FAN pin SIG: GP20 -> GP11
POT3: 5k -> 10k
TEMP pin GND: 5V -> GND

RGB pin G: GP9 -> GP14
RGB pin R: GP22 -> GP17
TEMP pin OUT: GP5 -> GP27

----

§ **What this task involves**
If a line above holds the word "TEMP", copy it.

§ **Output for this exercise**
TEMP pin GND: 5V -> GND
TEMP pin OUT: GP5 -> GP27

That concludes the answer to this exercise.